[Stored data entries]
■ ■ ■ ■ ■
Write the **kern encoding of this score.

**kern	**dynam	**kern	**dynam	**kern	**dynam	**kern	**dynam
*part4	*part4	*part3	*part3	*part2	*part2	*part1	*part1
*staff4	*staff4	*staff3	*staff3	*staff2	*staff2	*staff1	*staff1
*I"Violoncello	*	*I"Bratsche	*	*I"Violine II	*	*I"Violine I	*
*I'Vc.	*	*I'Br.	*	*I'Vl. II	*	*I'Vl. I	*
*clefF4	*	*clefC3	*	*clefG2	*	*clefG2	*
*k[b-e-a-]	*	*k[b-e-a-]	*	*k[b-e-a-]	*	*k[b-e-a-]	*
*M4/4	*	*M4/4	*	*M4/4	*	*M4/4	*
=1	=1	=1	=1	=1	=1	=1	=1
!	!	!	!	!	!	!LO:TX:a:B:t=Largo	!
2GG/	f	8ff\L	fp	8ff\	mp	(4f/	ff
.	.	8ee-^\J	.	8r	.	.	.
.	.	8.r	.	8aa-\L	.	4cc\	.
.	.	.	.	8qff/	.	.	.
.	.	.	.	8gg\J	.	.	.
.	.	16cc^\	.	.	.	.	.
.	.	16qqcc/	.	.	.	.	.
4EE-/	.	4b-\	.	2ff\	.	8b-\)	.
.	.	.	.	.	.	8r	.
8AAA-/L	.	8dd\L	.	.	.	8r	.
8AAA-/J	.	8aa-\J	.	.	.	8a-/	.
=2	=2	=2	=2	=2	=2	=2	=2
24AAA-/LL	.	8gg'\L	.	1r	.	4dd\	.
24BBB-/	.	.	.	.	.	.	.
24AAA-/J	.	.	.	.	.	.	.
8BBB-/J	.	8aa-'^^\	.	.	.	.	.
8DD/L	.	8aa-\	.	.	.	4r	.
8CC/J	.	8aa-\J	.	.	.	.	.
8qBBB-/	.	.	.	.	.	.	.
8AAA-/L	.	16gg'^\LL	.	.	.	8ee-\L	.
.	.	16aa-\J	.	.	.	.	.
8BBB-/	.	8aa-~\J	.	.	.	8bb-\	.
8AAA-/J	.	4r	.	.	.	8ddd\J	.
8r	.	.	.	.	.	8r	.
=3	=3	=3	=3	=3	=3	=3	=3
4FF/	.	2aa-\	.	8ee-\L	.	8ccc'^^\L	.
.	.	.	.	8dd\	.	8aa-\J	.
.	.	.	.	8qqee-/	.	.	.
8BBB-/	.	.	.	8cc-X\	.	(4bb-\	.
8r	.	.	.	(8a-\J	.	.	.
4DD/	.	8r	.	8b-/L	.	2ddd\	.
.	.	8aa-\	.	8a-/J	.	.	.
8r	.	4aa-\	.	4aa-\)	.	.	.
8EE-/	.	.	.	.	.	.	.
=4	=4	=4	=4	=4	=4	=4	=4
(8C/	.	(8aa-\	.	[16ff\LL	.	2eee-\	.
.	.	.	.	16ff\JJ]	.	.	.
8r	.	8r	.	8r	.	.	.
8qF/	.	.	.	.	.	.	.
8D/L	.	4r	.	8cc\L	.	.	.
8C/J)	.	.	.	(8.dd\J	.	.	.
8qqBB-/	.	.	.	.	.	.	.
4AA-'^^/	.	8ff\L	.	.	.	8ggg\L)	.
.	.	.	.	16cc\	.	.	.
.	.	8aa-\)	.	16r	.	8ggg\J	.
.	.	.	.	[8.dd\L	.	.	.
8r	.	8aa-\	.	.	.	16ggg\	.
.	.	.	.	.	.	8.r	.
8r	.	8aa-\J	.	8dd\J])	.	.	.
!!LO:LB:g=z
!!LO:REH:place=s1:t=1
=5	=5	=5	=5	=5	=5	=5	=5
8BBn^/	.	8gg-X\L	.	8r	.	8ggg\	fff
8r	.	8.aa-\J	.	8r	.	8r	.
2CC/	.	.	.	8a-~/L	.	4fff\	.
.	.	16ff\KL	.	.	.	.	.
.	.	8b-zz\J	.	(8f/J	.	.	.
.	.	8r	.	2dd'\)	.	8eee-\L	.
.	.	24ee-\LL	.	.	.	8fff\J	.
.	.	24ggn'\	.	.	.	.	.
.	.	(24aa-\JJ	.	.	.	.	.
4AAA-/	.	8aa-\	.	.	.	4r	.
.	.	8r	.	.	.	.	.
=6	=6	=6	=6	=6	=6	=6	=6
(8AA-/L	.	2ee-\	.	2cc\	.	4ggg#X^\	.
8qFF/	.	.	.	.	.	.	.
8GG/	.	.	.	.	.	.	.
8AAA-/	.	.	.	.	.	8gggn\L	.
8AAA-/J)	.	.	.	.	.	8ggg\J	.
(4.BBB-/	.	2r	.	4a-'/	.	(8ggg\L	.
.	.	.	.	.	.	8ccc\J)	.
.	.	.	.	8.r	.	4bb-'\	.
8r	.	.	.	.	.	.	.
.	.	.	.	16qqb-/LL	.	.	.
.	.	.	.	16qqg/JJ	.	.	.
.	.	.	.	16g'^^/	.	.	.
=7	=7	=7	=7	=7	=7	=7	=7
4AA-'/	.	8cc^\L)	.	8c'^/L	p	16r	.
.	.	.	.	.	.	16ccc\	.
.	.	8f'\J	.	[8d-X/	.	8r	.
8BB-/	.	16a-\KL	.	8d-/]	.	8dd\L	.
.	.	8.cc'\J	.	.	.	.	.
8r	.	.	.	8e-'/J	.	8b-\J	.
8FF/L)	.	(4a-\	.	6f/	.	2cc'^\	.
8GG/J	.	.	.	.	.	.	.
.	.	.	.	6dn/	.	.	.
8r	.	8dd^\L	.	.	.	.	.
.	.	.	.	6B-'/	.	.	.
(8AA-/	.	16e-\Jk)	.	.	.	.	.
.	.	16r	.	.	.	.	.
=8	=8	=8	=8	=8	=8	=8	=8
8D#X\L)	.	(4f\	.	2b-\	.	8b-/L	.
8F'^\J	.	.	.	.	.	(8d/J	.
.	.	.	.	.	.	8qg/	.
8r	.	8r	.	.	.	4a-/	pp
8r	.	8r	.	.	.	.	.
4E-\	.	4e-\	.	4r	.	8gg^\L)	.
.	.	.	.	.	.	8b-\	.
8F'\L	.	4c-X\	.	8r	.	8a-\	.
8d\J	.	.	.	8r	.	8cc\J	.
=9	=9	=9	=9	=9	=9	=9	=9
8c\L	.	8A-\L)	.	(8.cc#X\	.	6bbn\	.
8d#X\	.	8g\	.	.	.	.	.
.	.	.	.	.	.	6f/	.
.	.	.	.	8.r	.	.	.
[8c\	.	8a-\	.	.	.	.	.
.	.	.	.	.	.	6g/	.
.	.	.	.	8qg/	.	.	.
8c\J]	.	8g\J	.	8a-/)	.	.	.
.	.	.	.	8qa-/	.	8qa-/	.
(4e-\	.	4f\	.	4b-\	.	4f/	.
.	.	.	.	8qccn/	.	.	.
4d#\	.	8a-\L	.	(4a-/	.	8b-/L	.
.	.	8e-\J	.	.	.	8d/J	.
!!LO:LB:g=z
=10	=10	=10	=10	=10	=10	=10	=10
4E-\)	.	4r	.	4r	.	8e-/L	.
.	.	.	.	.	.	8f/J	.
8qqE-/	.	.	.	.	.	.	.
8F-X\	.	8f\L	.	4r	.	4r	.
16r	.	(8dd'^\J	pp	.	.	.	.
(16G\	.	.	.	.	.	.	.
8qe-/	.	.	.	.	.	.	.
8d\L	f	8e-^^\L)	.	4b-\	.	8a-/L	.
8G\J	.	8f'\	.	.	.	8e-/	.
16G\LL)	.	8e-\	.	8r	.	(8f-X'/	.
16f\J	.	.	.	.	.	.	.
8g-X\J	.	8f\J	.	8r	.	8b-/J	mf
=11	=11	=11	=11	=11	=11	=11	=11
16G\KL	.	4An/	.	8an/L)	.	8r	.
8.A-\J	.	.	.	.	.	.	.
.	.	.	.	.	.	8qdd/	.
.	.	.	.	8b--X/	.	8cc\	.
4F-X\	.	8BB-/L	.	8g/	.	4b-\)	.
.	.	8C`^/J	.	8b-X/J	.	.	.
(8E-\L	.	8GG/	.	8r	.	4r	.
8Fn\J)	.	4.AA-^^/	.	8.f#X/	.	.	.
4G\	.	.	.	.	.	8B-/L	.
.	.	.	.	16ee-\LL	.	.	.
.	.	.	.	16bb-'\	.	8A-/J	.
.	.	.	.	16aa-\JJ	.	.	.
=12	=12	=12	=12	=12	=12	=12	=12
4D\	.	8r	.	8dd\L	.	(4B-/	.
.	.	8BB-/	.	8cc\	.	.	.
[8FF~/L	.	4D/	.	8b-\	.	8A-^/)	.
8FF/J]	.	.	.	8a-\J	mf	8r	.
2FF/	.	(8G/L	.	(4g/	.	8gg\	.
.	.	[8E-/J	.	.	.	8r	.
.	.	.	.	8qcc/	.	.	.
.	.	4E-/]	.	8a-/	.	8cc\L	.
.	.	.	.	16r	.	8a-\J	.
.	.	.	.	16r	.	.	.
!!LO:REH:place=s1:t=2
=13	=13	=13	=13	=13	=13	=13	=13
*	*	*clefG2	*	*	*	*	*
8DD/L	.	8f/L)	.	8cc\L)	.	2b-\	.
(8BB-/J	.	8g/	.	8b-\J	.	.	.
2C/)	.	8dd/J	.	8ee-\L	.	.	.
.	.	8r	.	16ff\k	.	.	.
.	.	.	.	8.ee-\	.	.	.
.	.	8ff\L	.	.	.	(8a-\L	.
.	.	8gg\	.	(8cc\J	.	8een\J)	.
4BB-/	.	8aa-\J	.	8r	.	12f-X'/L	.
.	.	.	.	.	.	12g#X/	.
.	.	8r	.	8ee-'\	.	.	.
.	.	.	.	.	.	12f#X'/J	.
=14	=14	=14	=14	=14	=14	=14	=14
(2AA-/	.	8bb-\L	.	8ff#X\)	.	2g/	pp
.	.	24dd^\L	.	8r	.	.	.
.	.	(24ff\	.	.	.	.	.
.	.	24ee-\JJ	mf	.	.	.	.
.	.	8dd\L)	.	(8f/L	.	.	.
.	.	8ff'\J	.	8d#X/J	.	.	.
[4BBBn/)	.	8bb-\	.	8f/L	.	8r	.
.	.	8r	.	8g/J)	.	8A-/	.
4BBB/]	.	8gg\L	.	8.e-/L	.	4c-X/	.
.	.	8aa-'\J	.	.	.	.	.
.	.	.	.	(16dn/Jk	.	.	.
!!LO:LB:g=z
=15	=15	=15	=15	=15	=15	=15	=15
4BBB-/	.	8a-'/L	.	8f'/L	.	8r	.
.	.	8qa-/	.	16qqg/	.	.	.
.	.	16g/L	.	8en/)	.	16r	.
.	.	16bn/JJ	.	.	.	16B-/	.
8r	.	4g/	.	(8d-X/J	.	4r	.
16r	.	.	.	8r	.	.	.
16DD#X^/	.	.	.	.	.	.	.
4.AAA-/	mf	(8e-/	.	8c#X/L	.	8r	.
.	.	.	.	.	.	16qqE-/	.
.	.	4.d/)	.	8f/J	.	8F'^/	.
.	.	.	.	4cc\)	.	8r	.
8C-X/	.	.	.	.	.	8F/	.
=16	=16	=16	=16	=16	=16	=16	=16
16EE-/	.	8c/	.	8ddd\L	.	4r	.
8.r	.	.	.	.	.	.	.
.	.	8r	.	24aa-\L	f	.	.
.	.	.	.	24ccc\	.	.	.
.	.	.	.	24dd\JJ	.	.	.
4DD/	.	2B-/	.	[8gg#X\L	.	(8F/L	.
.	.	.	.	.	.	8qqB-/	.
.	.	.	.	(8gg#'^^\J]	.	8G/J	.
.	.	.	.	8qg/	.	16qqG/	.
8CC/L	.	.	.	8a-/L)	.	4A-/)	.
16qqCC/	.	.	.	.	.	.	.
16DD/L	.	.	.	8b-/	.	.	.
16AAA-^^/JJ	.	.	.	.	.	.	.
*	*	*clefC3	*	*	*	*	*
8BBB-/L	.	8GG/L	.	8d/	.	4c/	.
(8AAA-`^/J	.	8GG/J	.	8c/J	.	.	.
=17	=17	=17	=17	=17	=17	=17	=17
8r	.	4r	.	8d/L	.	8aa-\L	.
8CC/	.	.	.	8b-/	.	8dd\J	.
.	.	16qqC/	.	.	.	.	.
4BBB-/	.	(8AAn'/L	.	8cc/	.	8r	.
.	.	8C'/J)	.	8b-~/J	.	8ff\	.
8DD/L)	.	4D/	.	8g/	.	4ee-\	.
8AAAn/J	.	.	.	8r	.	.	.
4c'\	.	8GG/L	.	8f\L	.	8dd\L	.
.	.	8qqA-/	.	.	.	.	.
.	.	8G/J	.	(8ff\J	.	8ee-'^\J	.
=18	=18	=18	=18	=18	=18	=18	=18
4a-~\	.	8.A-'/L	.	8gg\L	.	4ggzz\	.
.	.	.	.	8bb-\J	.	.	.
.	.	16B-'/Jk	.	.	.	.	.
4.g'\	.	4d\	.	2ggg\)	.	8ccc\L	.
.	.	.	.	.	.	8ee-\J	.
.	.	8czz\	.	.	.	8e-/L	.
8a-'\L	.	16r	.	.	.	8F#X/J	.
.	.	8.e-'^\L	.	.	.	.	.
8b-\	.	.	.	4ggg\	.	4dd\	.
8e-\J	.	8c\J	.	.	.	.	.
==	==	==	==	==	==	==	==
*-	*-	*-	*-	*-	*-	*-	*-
■ ■ ■ ■ ■
**THE TASK:**
Extract each line of the material above that contains the string "kern", reproducing every such line in full.

**CORRECT ANSWER:**
Write the **kern encoding of this score.
**kern	**dynam	**kern	**dynam	**kern	**dynam	**kern	**dynam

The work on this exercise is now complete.